[[ PROVIDED DATA, beginning ]]

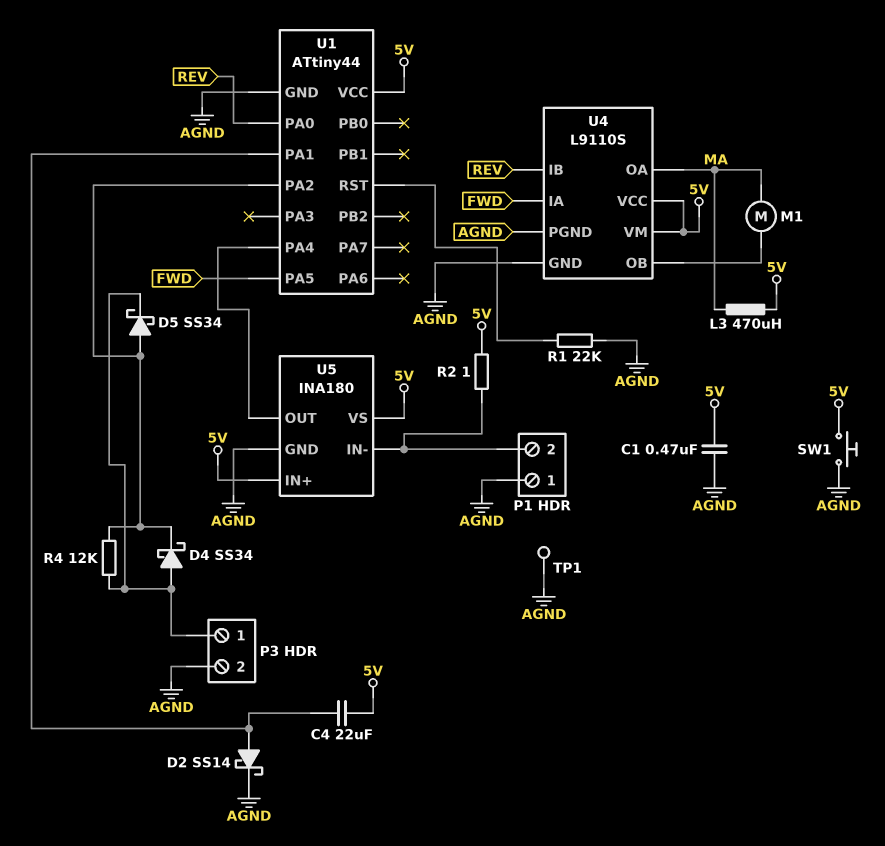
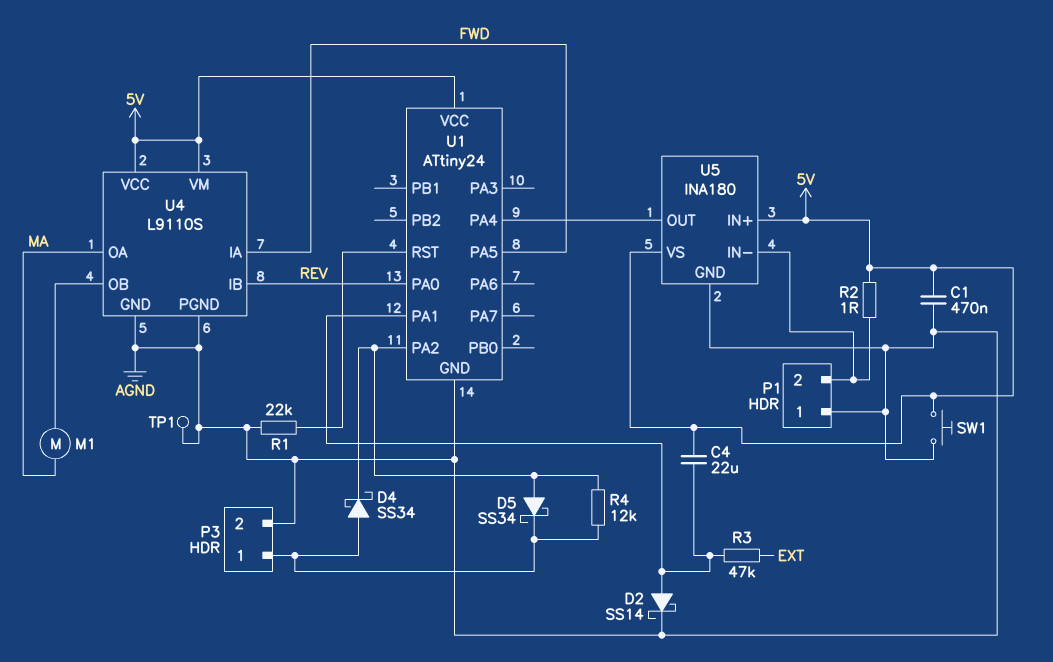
L3: 470uH (5V, MA) -> none
R3: none -> 47k (EXT, U1/PA1)
U1: ATtiny44 -> ATtiny24

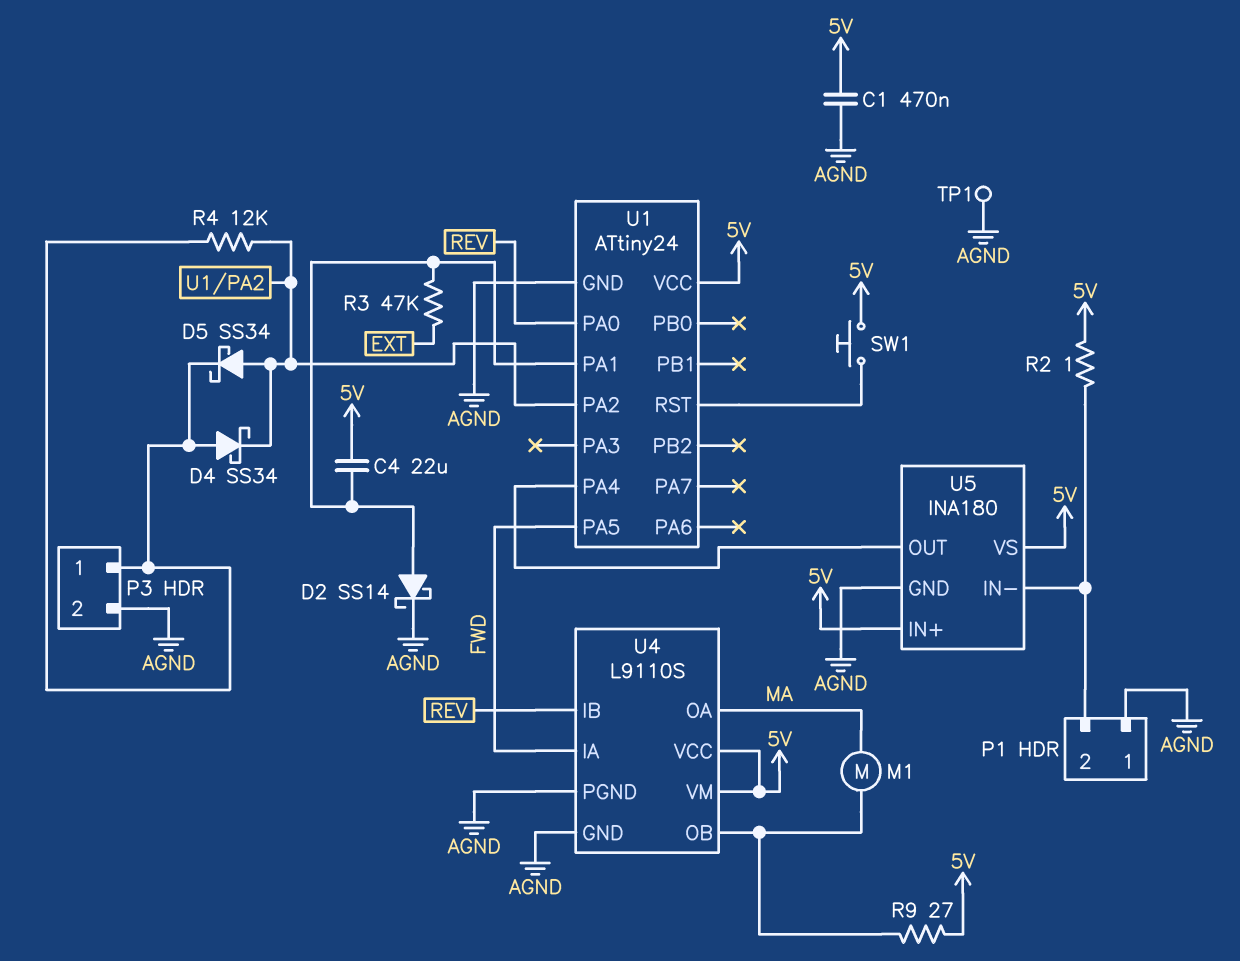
R1: 22k (AGND, U1/RST) -> none
R9: none -> 27 (5V, U4/OB)
SW1: button (5V, AGND) -> button (5V, U1/RST)

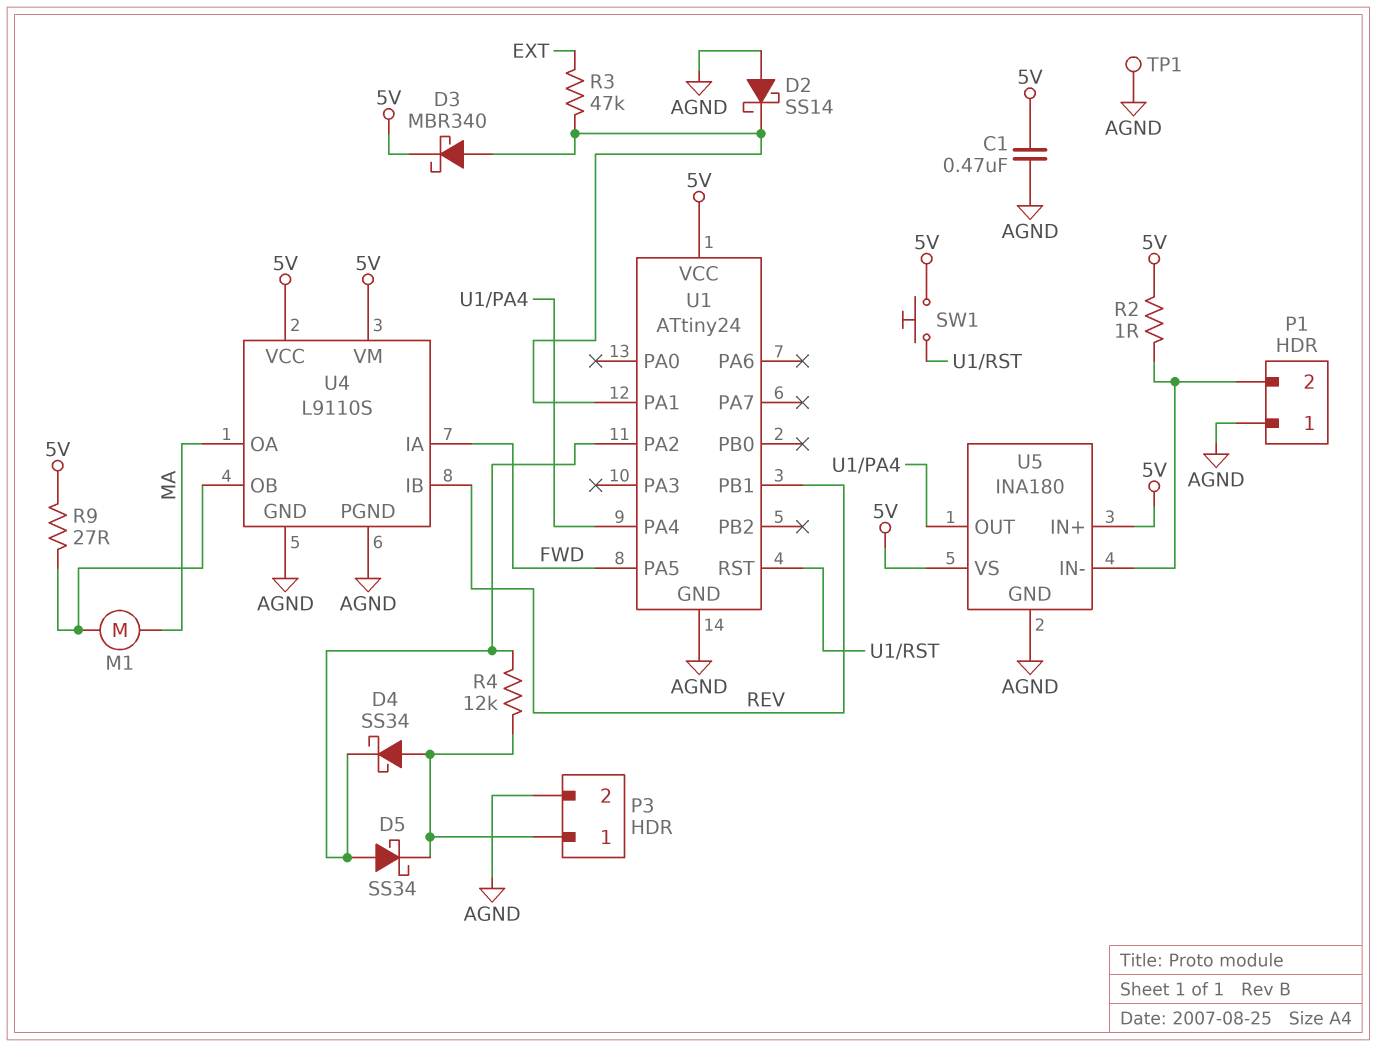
C4: 22uF (5V, U1/PA1) -> none
D2: schottky SS14 (A U1/PA1, K AGND) -> schottky SS14 (A AGND, K U1/PA1)
D3: none -> schottky MBR340 (A U1/PA1, K 5V)
U1 pin PA0: REV -> none
U1 pin PB1: none -> REV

[[ PROVIDED DATA, end ]]

== EXERCISE DIRECTIONS ==
Search the entries above for the string "AGND". Copy each line in which it appears.

== EXERCISE OUTPUT ==
R1: 22k (AGND, U1/RST) -> none
SW1: button (5V, AGND) -> button (5V, U1/RST)
D2: schottky SS14 (A U1/PA1, K AGND) -> schottky SS14 (A AGND, K U1/PA1)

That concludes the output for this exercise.